Where the string "none" occurs in a line of the entries below, copy that line.
Source records START
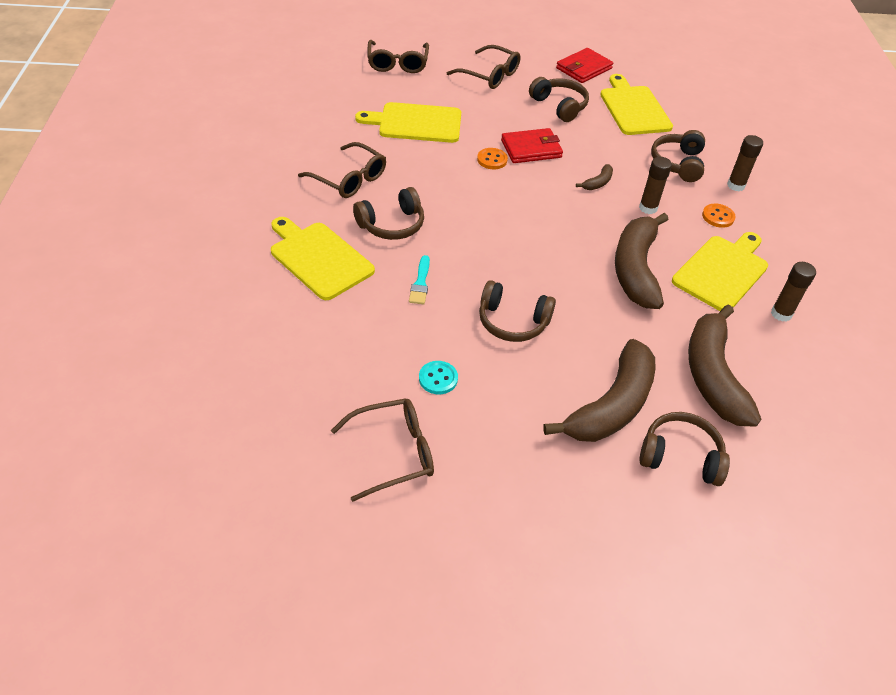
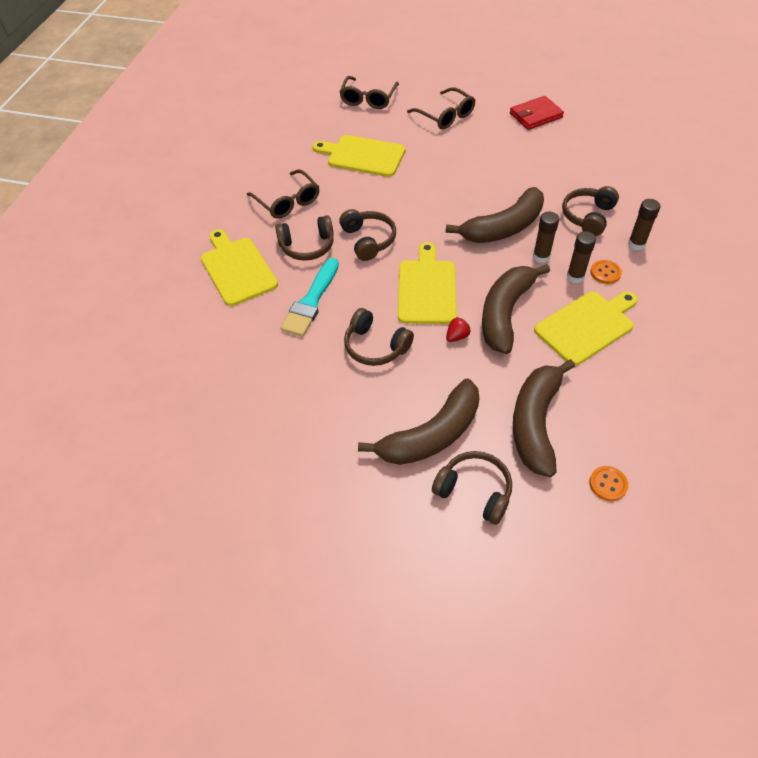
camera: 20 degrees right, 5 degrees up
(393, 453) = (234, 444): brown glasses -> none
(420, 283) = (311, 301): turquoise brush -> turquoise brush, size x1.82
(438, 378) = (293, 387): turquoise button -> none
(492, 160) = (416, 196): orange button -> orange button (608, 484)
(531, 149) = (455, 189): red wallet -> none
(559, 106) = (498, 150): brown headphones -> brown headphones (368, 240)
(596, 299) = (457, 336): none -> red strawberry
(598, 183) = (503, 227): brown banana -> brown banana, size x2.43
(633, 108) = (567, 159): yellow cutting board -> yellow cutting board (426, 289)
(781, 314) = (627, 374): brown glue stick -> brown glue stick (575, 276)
Source records END
=== Response for this exercise ===
(393, 453) = (234, 444): brown glasses -> none
(438, 378) = (293, 387): turquoise button -> none
(531, 149) = (455, 189): red wallet -> none
(596, 299) = (457, 336): none -> red strawberry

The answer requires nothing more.